The data below holds a line containing "Trace stroma." and a line containing "Wrap output in"; please quote exactly those two lines and every line between them, and nothing else.

----

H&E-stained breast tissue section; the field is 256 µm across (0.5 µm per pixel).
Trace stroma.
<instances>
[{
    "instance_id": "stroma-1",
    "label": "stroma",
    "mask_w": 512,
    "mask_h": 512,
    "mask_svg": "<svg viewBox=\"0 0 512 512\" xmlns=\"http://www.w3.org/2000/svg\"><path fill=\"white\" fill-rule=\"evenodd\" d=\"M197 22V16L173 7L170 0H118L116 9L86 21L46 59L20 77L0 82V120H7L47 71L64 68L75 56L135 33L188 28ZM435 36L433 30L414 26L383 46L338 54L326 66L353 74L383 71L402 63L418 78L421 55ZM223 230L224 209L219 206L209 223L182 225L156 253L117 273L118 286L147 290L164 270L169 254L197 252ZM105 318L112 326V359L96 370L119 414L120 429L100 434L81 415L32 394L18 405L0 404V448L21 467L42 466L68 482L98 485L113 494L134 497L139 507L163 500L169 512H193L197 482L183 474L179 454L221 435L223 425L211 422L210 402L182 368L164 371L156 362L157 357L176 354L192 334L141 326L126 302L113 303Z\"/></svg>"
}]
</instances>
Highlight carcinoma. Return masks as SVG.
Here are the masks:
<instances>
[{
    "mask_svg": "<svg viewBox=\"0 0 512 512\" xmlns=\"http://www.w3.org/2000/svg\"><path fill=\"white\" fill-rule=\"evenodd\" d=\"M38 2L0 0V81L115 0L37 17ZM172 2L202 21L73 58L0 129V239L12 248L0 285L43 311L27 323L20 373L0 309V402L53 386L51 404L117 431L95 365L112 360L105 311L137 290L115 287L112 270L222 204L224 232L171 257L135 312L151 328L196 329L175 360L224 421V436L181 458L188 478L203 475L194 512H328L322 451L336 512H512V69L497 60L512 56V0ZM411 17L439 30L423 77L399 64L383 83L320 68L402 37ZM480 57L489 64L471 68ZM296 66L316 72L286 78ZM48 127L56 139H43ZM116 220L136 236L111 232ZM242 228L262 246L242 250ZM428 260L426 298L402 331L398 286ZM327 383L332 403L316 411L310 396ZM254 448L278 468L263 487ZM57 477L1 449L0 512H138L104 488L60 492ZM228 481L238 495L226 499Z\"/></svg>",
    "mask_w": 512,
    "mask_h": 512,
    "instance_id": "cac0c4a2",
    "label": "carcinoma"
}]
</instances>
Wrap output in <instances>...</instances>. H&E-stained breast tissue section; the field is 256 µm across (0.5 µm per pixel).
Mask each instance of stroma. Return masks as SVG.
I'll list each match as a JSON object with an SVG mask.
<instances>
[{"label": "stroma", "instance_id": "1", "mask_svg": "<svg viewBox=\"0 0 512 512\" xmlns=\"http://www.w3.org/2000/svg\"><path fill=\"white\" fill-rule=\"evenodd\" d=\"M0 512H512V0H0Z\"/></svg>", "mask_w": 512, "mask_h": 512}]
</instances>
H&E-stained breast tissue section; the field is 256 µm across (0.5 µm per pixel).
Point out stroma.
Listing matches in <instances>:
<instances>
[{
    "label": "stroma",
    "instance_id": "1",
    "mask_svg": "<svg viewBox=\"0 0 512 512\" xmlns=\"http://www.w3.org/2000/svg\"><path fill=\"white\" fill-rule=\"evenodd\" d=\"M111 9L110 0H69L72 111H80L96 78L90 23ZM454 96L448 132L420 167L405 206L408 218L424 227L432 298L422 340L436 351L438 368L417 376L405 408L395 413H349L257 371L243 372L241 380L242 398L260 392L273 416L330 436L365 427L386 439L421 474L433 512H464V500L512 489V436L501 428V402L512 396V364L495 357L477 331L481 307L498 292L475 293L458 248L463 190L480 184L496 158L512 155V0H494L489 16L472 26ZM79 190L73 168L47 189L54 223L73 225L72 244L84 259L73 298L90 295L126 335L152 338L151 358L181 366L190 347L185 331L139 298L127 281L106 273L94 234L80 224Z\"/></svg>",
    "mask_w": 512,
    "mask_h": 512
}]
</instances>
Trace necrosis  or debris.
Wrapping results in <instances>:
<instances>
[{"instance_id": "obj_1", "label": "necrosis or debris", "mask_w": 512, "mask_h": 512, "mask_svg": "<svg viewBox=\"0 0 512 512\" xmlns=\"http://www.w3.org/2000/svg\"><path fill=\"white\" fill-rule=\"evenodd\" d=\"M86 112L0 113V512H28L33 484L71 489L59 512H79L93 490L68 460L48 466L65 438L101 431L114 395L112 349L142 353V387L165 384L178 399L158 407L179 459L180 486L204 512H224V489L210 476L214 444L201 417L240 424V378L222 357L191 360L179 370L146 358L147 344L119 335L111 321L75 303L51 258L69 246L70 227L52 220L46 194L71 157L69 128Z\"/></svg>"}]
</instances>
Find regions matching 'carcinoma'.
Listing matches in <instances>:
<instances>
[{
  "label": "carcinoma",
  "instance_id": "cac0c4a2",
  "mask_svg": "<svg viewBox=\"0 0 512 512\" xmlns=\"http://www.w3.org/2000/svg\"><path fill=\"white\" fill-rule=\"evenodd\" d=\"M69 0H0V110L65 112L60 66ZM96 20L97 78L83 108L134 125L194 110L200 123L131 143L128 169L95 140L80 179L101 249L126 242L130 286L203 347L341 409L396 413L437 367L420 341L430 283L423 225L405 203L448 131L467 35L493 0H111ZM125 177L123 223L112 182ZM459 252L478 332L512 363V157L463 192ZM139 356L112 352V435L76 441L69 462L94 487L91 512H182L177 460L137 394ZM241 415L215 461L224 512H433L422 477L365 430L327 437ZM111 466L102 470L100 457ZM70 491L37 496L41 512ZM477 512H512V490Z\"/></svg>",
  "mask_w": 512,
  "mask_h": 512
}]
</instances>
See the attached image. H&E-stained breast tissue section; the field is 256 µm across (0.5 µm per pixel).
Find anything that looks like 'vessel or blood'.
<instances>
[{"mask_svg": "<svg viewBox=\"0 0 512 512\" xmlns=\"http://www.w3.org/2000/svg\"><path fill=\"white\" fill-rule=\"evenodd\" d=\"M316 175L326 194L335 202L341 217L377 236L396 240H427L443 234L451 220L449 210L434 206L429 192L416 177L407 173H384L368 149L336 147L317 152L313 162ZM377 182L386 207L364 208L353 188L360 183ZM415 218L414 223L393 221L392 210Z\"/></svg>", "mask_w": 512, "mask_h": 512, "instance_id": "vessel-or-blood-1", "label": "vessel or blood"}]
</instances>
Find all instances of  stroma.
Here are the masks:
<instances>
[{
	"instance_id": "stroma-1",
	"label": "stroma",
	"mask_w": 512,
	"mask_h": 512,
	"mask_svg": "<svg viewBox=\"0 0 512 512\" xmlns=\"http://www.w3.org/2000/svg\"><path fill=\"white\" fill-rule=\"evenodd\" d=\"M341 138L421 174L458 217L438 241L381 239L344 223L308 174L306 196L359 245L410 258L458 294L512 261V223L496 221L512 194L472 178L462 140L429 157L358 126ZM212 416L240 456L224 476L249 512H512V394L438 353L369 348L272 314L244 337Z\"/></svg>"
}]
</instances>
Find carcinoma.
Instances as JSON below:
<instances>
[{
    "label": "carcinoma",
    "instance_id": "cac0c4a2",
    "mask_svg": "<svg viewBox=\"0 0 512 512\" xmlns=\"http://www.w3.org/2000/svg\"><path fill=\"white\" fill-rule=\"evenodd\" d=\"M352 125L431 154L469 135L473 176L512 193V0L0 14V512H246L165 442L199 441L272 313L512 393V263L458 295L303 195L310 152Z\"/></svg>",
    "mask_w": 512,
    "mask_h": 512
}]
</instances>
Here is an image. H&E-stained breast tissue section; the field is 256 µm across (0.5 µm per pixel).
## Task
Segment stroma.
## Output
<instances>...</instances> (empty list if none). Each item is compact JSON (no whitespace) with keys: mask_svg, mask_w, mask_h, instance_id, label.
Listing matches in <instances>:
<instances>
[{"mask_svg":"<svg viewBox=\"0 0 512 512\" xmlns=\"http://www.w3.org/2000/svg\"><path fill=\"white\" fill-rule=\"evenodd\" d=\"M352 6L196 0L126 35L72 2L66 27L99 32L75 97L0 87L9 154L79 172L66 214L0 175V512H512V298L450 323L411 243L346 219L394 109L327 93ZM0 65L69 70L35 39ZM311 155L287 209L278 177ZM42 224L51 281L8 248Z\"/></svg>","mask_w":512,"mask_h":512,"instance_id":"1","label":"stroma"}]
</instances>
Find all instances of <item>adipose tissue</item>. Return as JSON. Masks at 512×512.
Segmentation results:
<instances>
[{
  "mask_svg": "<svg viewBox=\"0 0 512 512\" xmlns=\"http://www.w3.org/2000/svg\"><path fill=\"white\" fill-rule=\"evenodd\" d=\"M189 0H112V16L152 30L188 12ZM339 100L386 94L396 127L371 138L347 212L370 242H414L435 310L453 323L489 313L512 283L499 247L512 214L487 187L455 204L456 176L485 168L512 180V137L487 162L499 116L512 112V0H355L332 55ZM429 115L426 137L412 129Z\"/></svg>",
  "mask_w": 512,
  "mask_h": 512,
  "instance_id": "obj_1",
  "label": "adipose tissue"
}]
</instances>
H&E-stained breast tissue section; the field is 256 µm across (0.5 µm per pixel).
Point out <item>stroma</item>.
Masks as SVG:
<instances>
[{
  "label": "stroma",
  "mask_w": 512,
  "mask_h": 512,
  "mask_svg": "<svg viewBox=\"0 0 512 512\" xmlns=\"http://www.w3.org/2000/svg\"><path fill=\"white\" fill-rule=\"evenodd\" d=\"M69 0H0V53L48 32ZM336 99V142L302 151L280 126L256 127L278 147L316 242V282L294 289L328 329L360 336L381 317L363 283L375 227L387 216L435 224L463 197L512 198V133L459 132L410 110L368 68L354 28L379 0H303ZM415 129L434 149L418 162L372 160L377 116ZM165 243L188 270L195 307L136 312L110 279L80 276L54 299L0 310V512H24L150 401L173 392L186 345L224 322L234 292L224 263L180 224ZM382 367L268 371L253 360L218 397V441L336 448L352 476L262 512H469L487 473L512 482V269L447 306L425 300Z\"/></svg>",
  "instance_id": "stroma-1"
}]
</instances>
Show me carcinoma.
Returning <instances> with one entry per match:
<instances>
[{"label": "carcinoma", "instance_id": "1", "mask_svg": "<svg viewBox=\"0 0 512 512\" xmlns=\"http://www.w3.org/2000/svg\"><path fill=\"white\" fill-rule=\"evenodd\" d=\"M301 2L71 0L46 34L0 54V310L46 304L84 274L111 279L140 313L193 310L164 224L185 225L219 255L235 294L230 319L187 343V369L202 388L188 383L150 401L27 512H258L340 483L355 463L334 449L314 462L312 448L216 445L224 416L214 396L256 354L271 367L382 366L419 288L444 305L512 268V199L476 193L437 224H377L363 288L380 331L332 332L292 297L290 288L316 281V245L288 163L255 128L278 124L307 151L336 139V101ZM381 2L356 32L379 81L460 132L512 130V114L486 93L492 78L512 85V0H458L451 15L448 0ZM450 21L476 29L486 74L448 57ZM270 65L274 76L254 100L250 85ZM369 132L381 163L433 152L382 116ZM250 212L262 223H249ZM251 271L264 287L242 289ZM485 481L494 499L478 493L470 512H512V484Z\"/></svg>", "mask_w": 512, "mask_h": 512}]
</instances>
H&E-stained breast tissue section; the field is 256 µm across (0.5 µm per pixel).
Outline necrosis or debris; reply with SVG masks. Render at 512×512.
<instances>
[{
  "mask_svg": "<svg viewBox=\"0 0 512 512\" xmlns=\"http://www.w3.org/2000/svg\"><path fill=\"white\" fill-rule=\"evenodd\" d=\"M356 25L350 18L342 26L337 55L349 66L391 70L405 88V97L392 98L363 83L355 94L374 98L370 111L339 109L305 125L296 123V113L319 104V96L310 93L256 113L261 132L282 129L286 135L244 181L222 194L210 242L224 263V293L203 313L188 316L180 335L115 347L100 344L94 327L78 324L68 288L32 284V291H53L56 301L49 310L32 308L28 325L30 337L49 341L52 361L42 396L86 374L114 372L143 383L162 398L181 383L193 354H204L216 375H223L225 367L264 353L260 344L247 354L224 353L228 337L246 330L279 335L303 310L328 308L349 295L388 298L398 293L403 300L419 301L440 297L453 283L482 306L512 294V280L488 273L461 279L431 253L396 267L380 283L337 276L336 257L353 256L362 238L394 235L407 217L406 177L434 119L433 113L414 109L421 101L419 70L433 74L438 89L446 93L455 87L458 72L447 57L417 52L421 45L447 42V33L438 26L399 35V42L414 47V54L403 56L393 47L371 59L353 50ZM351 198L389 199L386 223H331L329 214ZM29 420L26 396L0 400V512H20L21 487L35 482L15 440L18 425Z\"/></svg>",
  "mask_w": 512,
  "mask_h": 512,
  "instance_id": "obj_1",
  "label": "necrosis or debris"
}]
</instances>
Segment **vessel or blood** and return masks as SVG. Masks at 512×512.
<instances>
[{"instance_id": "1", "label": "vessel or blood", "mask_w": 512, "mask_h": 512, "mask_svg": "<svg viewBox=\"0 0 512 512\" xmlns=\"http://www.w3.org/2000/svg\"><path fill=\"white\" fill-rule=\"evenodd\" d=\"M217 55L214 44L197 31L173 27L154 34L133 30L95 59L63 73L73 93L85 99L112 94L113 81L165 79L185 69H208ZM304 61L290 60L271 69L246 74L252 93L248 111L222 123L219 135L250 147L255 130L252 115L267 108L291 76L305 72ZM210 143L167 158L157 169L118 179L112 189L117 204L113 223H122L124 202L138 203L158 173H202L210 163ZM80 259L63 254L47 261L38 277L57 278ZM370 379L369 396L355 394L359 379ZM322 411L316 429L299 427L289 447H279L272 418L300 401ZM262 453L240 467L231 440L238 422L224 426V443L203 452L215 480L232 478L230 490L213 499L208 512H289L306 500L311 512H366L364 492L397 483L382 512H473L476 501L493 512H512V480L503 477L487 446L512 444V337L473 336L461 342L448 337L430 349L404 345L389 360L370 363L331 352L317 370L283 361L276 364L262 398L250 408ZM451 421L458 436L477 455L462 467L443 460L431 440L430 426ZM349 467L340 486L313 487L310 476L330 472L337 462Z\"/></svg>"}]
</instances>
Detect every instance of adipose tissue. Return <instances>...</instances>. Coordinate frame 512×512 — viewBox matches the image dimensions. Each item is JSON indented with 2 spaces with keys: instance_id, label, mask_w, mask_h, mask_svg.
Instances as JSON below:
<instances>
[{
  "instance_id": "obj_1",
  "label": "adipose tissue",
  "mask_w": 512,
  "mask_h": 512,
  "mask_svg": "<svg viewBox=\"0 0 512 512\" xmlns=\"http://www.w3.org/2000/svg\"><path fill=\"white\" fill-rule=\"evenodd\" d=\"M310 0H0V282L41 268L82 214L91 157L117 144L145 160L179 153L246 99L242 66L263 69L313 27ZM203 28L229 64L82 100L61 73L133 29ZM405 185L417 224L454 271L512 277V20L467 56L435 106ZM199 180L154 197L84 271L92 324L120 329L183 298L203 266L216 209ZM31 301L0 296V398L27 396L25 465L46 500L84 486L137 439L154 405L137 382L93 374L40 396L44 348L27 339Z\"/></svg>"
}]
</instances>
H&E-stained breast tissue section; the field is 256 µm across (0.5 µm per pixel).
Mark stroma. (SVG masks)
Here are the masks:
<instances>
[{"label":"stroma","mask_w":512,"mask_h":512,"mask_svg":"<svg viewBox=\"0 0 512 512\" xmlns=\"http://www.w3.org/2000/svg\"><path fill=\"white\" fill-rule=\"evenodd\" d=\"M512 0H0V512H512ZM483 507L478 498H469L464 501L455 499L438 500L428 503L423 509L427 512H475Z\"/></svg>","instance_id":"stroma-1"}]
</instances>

----

# EXPECTED ANSWER
Trace stroma.
<instances>
[{
    "instance_id": "stroma-1",
    "label": "stroma",
    "mask_w": 512,
    "mask_h": 512,
    "mask_svg": "<svg viewBox=\"0 0 512 512\" xmlns=\"http://www.w3.org/2000/svg\"><path fill=\"white\" fill-rule=\"evenodd\" d=\"M197 22V16L173 7L170 0H118L116 9L86 21L46 59L20 77L0 82V120H7L47 71L64 68L75 56L135 33L188 28ZM435 36L433 30L414 26L383 46L338 54L326 66L353 74L383 71L402 63L418 78L421 55ZM223 230L224 209L219 206L209 223L182 225L156 253L117 273L118 286L147 290L164 270L169 254L197 252ZM105 318L112 326V359L96 370L119 414L120 429L100 434L81 415L32 394L18 405L0 404V448L21 467L42 466L68 482L98 485L113 494L134 497L139 507L163 500L169 512H193L197 482L183 474L179 454L221 435L223 425L211 422L210 402L182 368L164 371L156 362L157 357L176 354L192 334L141 326L126 302L113 303Z\"/></svg>"
}]
</instances>
Highlight carcinoma. Return masks as SVG.
Here are the masks:
<instances>
[{
    "mask_svg": "<svg viewBox=\"0 0 512 512\" xmlns=\"http://www.w3.org/2000/svg\"><path fill=\"white\" fill-rule=\"evenodd\" d=\"M38 2L0 0V81L115 0L37 17ZM172 2L202 21L73 58L0 129V239L12 248L0 285L43 311L27 323L20 373L0 309V402L53 386L51 404L117 431L95 365L112 360L105 311L137 290L115 287L112 270L222 204L224 232L171 257L135 312L151 328L196 329L175 360L224 421V436L181 458L188 478L203 475L194 512H328L322 451L336 512H512V69L497 60L512 56V0ZM411 17L439 30L423 77L399 64L383 83L320 68L402 37ZM480 57L489 64L471 68ZM296 66L316 72L286 78ZM48 127L56 139H43ZM116 220L136 236L111 232ZM242 228L262 246L242 250ZM428 260L426 298L402 331L398 286ZM327 383L332 403L316 411L310 396ZM254 448L278 468L263 487ZM57 477L1 449L0 512H138L104 488L60 492ZM228 481L238 495L226 499Z\"/></svg>",
    "mask_w": 512,
    "mask_h": 512,
    "instance_id": "cac0c4a2",
    "label": "carcinoma"
}]
</instances>
Wrap output in <instances>...</instances>. H&E-stained breast tissue section; the field is 256 µm across (0.5 µm per pixel).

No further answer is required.